- [Your task]: The answer must consist only of the lines from the line with "C107: 68nF (MID, VB) -> 330nF (MID, VB)" to the line with "J1 pin 2: BAT -> GND", both included, exactly as they stand below.

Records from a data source
[Start of Attachment]

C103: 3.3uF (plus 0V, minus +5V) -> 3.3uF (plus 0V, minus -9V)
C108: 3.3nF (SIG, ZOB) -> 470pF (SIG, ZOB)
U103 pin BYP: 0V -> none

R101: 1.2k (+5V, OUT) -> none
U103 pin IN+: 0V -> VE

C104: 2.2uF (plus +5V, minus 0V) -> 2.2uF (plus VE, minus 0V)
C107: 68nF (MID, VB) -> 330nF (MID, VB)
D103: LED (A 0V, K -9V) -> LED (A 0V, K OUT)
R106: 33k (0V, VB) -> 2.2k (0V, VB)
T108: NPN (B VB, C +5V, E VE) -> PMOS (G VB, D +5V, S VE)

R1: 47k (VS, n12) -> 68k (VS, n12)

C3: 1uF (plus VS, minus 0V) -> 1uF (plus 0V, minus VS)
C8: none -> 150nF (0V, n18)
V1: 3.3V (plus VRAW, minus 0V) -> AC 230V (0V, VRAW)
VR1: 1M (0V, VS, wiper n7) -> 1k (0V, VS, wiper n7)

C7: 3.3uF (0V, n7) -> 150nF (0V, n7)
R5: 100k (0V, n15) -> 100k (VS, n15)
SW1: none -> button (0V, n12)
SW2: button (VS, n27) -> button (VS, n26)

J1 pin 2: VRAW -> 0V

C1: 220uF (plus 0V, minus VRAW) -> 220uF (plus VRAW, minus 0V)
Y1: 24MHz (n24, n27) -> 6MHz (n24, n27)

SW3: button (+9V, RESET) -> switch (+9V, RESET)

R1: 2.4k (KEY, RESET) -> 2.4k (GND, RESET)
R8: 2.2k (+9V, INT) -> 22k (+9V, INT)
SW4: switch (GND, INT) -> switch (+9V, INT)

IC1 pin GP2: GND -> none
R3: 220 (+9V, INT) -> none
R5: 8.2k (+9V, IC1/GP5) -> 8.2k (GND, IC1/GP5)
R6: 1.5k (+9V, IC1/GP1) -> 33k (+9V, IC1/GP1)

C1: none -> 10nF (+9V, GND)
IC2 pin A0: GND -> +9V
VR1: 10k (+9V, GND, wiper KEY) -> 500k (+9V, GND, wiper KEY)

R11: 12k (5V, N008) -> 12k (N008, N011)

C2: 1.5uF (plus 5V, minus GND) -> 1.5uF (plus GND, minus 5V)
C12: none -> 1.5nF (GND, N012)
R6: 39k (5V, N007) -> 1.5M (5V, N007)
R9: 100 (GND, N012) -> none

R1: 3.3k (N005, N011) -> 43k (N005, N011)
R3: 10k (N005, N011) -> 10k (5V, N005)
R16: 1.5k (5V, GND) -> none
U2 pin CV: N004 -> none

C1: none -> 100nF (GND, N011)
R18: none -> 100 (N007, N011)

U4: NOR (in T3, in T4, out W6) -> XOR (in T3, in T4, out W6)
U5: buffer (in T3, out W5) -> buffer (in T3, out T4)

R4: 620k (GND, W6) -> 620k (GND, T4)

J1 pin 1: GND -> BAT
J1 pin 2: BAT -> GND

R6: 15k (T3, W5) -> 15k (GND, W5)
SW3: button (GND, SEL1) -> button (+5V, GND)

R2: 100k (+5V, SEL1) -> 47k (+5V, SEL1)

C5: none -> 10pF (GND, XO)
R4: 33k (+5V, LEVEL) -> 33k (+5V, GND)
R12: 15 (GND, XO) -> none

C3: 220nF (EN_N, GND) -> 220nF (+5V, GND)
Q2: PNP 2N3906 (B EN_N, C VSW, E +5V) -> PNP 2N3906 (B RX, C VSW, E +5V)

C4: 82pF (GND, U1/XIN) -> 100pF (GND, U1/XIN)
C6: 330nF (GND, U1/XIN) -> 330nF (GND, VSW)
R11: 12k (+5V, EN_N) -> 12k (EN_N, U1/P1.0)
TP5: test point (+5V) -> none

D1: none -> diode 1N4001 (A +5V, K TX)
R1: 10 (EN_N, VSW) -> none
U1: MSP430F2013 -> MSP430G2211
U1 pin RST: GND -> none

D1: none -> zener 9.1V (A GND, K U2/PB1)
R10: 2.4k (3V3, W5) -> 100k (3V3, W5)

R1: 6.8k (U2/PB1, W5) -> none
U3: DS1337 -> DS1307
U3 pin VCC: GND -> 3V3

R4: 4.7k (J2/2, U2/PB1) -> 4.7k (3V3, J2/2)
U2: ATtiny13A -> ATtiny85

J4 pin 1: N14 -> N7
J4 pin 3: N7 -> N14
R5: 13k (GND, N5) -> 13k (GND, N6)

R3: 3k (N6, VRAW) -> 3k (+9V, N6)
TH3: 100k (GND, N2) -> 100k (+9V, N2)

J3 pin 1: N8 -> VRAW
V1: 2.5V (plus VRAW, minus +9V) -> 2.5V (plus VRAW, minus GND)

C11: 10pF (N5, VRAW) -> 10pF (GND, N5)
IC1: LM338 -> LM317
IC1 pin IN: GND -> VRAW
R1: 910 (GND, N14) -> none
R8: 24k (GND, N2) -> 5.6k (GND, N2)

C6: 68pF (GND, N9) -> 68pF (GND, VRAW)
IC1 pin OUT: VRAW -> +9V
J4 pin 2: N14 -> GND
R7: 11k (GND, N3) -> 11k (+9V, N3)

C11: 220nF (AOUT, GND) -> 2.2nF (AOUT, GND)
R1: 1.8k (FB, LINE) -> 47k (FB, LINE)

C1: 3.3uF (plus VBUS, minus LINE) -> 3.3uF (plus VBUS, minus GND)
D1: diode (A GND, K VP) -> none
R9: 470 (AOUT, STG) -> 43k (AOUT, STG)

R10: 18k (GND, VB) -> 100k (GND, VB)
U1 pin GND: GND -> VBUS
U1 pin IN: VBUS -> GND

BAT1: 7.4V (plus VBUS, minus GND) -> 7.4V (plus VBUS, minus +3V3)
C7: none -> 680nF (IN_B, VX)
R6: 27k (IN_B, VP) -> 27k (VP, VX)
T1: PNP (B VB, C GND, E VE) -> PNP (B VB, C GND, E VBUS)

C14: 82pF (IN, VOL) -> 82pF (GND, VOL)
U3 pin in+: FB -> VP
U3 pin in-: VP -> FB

[End of Attachment]

- [Solution to this problem]:
C107: 68nF (MID, VB) -> 330nF (MID, VB)
D103: LED (A 0V, K -9V) -> LED (A 0V, K OUT)
R106: 33k (0V, VB) -> 2.2k (0V, VB)
T108: NPN (B VB, C +5V, E VE) -> PMOS (G VB, D +5V, S VE)

R1: 47k (VS, n12) -> 68k (VS, n12)

C3: 1uF (plus VS, minus 0V) -> 1uF (plus 0V, minus VS)
C8: none -> 150nF (0V, n18)
V1: 3.3V (plus VRAW, minus 0V) -> AC 230V (0V, VRAW)
VR1: 1M (0V, VS, wiper n7) -> 1k (0V, VS, wiper n7)

C7: 3.3uF (0V, n7) -> 150nF (0V, n7)
R5: 100k (0V, n15) -> 100k (VS, n15)
SW1: none -> button (0V, n12)
SW2: button (VS, n27) -> button (VS, n26)

J1 pin 2: VRAW -> 0V

C1: 220uF (plus 0V, minus VRAW) -> 220uF (plus VRAW, minus 0V)
Y1: 24MHz (n24, n27) -> 6MHz (n24, n27)

SW3: button (+9V, RESET) -> switch (+9V, RESET)

R1: 2.4k (KEY, RESET) -> 2.4k (GND, RESET)
R8: 2.2k (+9V, INT) -> 22k (+9V, INT)
SW4: switch (GND, INT) -> switch (+9V, INT)

IC1 pin GP2: GND -> none
R3: 220 (+9V, INT) -> none
R5: 8.2k (+9V, IC1/GP5) -> 8.2k (GND, IC1/GP5)
R6: 1.5k (+9V, IC1/GP1) -> 33k (+9V, IC1/GP1)

C1: none -> 10nF (+9V, GND)
IC2 pin A0: GND -> +9V
VR1: 10k (+9V, GND, wiper KEY) -> 500k (+9V, GND, wiper KEY)

R11: 12k (5V, N008) -> 12k (N008, N011)

C2: 1.5uF (plus 5V, minus GND) -> 1.5uF (plus GND, minus 5V)
C12: none -> 1.5nF (GND, N012)
R6: 39k (5V, N007) -> 1.5M (5V, N007)
R9: 100 (GND, N012) -> none

R1: 3.3k (N005, N011) -> 43k (N005, N011)
R3: 10k (N005, N011) -> 10k (5V, N005)
R16: 1.5k (5V, GND) -> none
U2 pin CV: N004 -> none

C1: none -> 100nF (GND, N011)
R18: none -> 100 (N007, N011)

U4: NOR (in T3, in T4, out W6) -> XOR (in T3, in T4, out W6)
U5: buffer (in T3, out W5) -> buffer (in T3, out T4)

R4: 620k (GND, W6) -> 620k (GND, T4)

J1 pin 1: GND -> BAT
J1 pin 2: BAT -> GND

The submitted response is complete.